[Records drawn from a dataset]
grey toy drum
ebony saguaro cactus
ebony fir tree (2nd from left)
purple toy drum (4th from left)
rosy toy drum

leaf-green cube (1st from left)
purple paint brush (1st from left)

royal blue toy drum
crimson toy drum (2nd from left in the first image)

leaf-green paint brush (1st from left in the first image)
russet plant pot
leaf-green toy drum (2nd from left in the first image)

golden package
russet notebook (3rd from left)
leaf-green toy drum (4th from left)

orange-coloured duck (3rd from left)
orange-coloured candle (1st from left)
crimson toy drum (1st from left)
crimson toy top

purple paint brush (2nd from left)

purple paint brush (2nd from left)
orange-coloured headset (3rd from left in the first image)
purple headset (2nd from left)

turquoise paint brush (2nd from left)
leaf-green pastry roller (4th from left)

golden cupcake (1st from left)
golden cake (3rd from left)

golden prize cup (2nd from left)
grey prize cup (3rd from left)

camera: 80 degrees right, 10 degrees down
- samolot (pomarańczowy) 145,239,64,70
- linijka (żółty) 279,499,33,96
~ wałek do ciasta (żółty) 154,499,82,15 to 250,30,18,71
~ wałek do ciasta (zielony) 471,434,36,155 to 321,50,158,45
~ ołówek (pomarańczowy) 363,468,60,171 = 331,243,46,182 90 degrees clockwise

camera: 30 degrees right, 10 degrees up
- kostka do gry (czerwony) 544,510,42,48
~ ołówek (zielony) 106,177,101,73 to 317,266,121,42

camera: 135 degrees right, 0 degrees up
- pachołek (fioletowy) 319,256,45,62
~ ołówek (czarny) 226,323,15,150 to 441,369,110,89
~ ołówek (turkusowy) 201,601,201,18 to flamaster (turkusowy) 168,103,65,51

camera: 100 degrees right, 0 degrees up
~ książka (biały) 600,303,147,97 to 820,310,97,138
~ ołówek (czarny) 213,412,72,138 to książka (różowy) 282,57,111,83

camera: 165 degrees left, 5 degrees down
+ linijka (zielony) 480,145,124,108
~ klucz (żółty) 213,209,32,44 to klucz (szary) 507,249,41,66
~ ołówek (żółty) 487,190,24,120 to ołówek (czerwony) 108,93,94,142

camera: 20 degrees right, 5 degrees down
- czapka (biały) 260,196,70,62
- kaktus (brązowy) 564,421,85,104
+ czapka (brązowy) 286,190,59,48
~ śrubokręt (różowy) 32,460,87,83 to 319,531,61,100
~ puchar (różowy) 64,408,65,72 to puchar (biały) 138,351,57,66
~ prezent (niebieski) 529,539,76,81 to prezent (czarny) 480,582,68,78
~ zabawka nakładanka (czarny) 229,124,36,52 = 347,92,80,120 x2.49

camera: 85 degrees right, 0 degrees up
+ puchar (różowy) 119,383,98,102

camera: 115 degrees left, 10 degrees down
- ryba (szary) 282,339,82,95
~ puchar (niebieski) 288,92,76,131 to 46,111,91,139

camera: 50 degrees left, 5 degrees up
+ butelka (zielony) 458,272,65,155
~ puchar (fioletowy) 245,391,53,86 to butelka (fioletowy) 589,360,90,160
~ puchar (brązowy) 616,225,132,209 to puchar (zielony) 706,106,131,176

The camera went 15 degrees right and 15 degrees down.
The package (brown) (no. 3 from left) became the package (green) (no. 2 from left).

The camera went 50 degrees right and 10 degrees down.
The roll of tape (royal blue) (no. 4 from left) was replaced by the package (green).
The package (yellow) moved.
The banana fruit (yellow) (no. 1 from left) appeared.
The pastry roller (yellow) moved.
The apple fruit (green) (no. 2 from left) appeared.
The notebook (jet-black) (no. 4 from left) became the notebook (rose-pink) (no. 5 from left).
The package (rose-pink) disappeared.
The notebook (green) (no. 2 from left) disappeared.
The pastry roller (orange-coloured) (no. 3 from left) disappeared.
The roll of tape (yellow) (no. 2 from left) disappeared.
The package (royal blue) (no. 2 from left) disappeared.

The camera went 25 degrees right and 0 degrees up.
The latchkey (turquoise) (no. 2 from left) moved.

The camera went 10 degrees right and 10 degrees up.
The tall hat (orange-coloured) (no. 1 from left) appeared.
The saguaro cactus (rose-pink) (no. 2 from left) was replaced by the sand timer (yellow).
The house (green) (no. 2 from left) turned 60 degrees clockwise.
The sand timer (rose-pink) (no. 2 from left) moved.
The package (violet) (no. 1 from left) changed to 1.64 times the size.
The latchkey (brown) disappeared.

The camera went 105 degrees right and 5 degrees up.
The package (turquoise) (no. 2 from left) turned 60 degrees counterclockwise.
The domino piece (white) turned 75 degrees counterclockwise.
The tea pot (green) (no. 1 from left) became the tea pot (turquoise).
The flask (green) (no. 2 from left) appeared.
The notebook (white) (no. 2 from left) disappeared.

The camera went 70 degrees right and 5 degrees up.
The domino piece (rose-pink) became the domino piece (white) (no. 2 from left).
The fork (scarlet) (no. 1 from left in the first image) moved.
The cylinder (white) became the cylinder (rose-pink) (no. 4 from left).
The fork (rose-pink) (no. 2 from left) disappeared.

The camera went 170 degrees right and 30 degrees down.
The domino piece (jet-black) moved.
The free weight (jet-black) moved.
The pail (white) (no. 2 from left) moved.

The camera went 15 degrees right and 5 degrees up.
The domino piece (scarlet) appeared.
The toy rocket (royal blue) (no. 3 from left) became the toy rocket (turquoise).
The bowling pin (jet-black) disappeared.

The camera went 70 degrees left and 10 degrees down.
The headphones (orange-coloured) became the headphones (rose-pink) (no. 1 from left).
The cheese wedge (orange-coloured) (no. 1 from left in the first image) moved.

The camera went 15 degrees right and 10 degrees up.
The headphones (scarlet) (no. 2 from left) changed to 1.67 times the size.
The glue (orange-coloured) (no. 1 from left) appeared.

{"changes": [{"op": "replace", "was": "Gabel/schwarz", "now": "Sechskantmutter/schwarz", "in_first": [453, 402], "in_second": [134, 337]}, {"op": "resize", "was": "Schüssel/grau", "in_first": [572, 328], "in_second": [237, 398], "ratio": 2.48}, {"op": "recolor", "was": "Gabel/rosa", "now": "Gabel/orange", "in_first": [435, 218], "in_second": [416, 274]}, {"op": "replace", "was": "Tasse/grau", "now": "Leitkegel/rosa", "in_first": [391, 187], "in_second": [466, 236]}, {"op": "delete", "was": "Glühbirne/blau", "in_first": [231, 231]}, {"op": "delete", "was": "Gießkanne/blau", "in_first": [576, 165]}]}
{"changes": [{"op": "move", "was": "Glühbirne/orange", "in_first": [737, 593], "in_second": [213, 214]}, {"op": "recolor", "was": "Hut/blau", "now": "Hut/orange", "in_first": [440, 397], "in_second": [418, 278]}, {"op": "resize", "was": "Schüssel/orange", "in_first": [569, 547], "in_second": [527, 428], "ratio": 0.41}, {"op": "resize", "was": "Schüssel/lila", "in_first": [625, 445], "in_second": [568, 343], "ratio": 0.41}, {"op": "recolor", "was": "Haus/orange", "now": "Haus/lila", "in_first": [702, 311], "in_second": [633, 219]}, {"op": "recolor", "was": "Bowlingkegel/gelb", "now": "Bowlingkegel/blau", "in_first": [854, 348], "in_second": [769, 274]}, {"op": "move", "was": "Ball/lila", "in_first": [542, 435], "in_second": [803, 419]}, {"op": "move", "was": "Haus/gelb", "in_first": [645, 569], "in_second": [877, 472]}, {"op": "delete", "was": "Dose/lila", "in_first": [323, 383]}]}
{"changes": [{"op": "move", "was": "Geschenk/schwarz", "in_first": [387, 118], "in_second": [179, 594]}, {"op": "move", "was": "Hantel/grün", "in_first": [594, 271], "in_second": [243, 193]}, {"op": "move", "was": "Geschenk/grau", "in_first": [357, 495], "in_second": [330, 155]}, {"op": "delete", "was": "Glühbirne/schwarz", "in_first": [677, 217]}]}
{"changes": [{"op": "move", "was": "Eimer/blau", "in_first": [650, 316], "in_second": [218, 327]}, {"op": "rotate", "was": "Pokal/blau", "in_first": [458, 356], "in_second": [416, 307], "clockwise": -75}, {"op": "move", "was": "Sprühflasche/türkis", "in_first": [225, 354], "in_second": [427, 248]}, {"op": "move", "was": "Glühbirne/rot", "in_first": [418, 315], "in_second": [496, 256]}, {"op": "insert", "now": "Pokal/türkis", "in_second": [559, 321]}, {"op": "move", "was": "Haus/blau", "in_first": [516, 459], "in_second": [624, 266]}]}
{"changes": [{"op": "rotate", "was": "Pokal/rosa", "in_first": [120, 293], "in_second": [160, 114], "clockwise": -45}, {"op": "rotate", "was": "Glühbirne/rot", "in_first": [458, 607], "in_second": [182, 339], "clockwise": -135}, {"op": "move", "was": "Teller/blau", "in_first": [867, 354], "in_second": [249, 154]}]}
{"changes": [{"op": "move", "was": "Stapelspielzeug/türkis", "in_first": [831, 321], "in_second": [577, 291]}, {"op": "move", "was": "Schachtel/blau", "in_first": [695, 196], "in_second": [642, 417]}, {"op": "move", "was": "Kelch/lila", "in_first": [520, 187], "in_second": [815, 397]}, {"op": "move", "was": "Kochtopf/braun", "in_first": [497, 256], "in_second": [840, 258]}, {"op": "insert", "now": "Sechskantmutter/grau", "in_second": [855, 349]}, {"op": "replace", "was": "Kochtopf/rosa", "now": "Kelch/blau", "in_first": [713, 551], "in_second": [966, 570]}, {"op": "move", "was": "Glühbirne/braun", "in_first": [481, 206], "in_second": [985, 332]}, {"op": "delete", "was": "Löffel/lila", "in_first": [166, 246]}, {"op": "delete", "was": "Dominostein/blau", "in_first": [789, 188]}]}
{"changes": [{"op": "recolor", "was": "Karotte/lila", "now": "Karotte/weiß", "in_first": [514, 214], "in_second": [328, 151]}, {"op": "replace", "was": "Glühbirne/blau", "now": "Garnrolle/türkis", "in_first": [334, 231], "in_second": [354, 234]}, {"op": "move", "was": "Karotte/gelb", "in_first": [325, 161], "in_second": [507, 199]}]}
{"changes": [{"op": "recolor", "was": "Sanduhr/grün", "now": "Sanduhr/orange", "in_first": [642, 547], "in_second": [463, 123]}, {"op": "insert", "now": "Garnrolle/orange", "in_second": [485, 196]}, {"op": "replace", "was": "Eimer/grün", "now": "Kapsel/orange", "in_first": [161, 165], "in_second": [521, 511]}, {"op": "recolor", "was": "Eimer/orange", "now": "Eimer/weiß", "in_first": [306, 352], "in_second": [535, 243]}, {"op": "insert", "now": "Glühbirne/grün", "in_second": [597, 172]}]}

**ASSIGNED TASK:**
Find the lines above that contain "ciasta" and report their number, without comment.

**OUTPUT FOR THIS EXERCISE:**
2